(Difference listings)

————

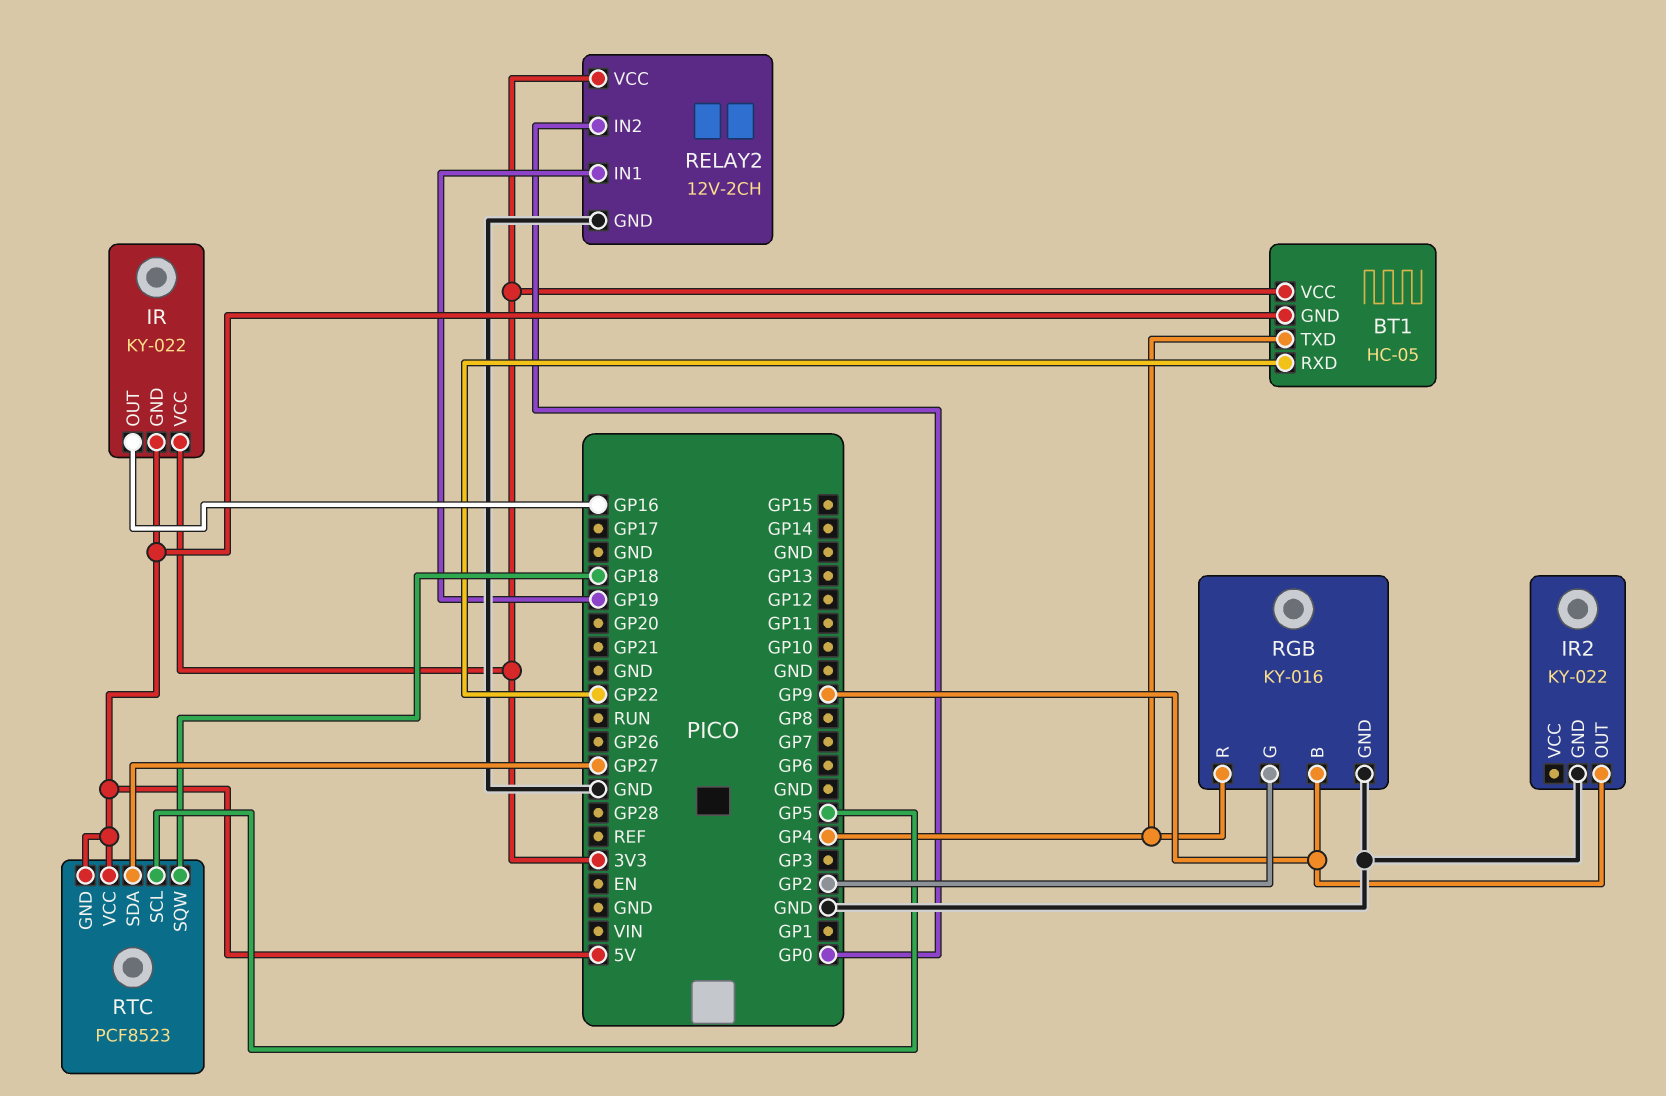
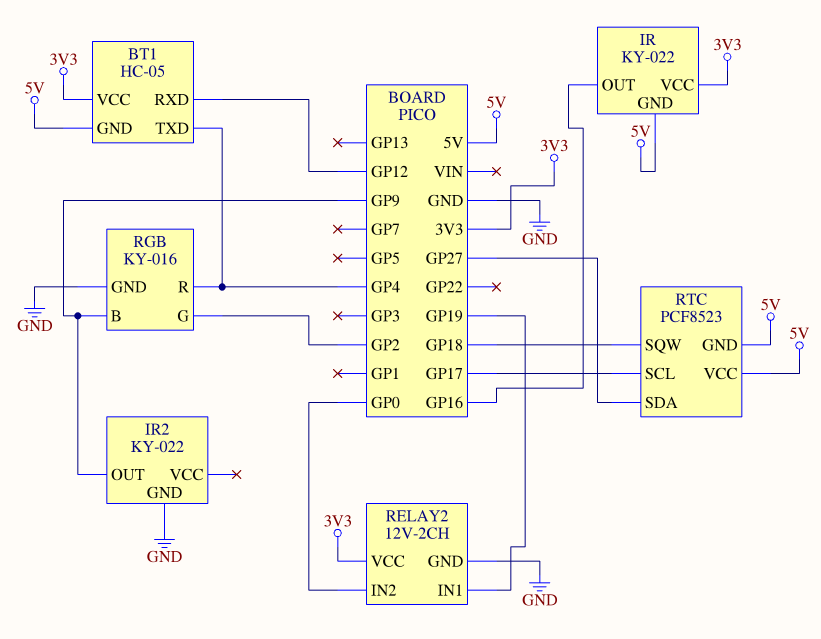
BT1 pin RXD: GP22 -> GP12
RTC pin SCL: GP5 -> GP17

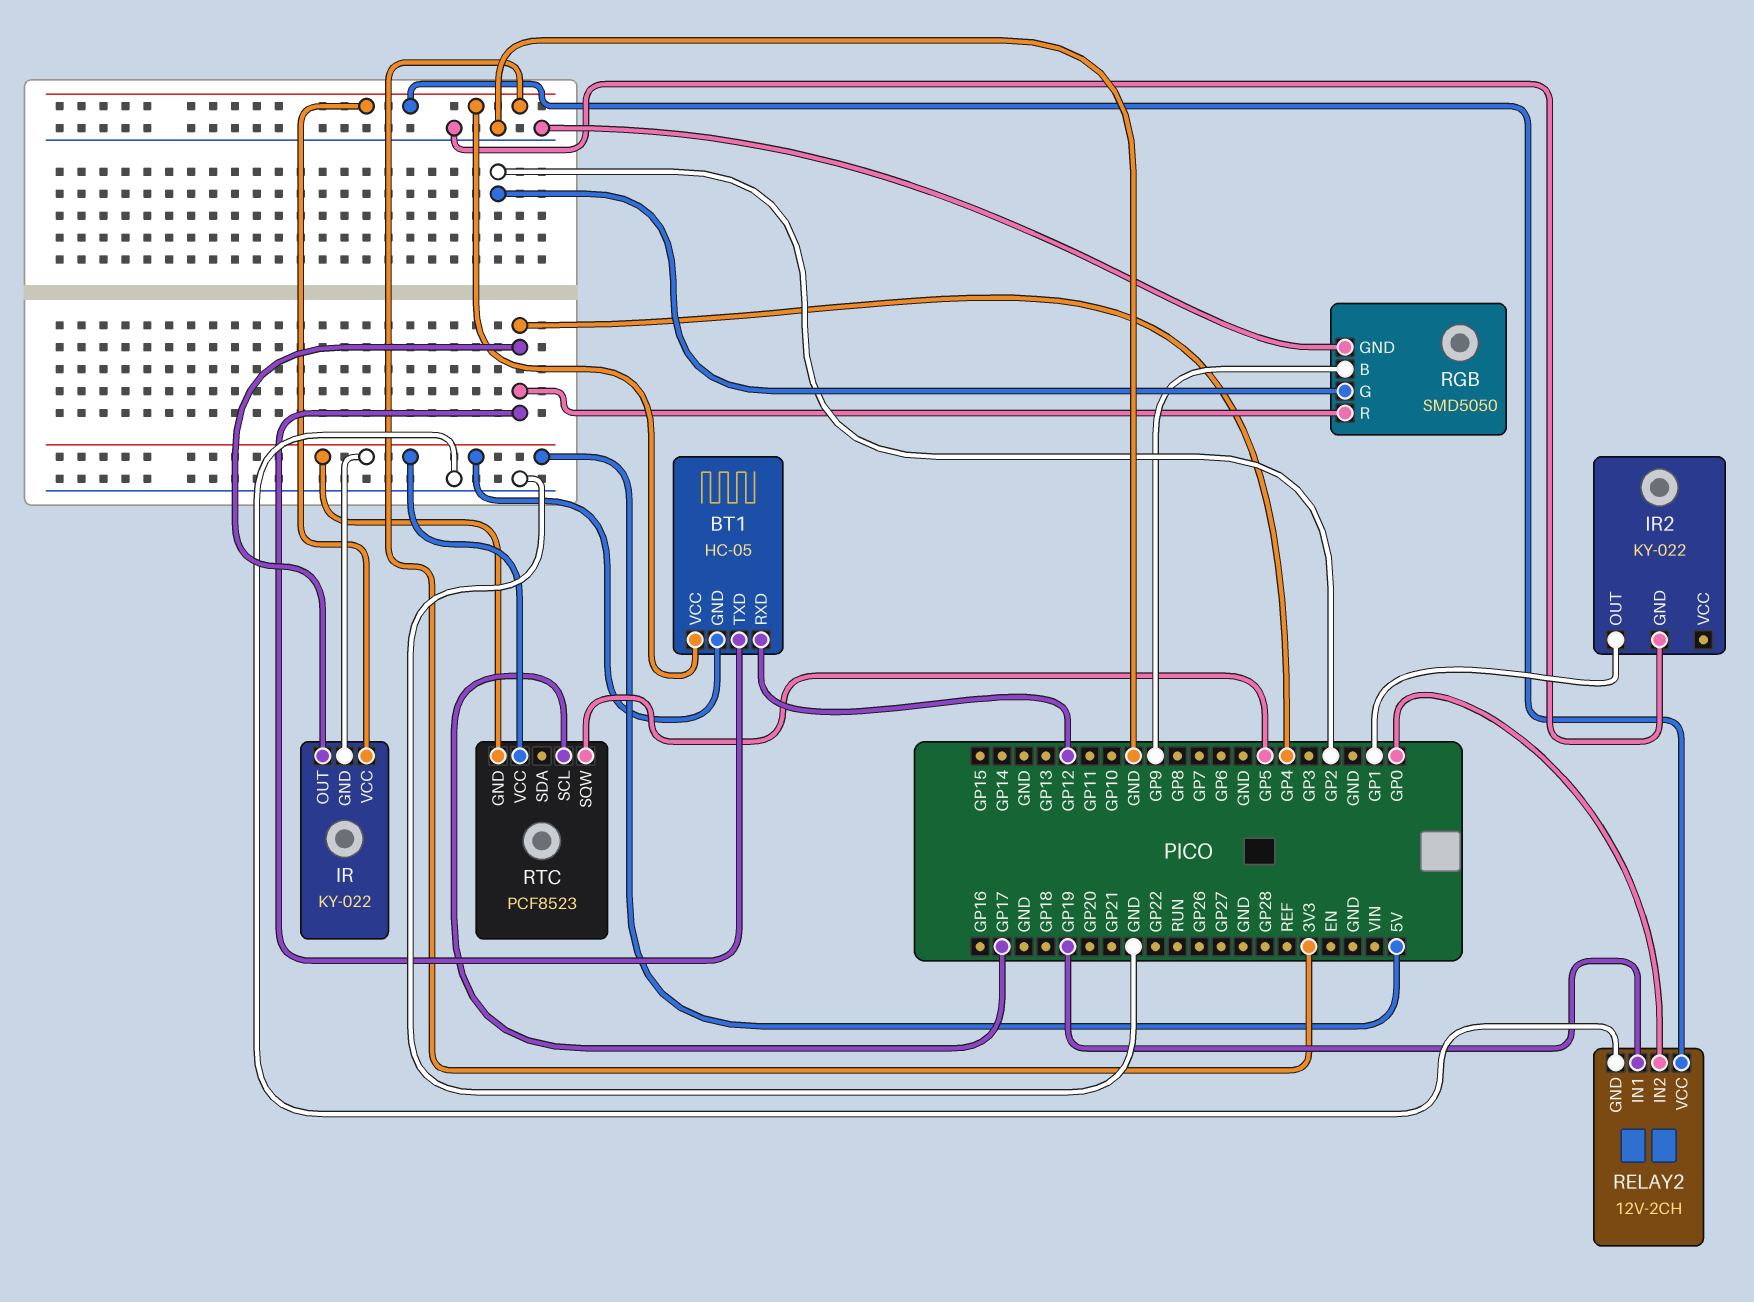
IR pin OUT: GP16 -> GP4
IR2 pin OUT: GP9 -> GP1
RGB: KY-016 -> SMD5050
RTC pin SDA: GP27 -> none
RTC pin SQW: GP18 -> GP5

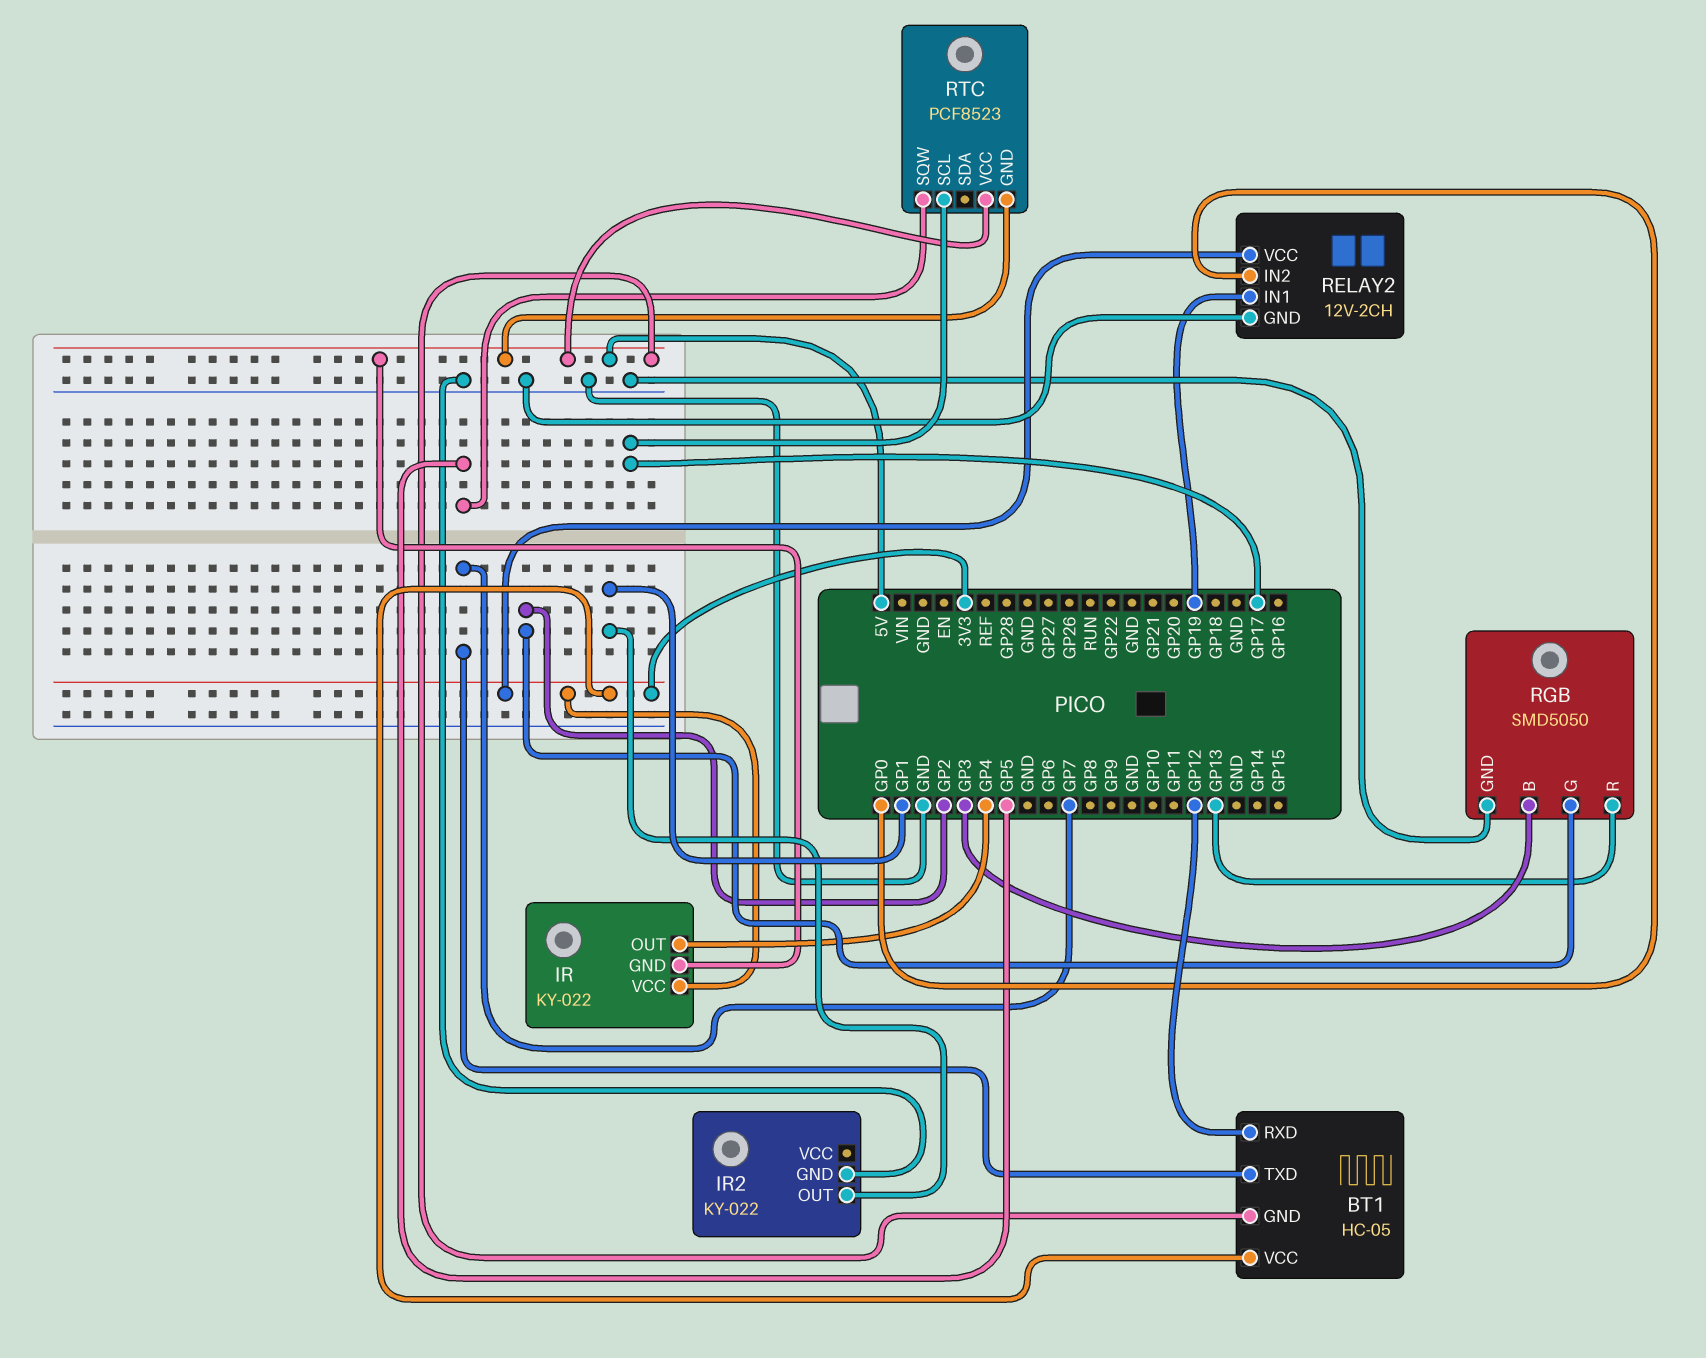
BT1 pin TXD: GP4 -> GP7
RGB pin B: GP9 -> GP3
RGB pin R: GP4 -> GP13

————

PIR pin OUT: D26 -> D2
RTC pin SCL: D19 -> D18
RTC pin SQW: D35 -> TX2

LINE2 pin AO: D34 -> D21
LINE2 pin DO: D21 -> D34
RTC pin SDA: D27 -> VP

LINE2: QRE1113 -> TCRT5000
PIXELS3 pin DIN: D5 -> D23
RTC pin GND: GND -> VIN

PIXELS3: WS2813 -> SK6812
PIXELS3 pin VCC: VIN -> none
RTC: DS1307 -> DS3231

————

TASK DETAILS >> Once the line with "BT1 pin RXD: GP22 -> GP12" has been found above, output that line and every later line exactly, stopping after the line with "RGB pin R: GP4 -> GP13", and omit the pictures.

THE COMPLETED TASK >>
BT1 pin RXD: GP22 -> GP12
RTC pin SCL: GP5 -> GP17

IR pin OUT: GP16 -> GP4
IR2 pin OUT: GP9 -> GP1
RGB: KY-016 -> SMD5050
RTC pin SDA: GP27 -> none
RTC pin SQW: GP18 -> GP5

BT1 pin TXD: GP4 -> GP7
RGB pin B: GP9 -> GP3
RGB pin R: GP4 -> GP13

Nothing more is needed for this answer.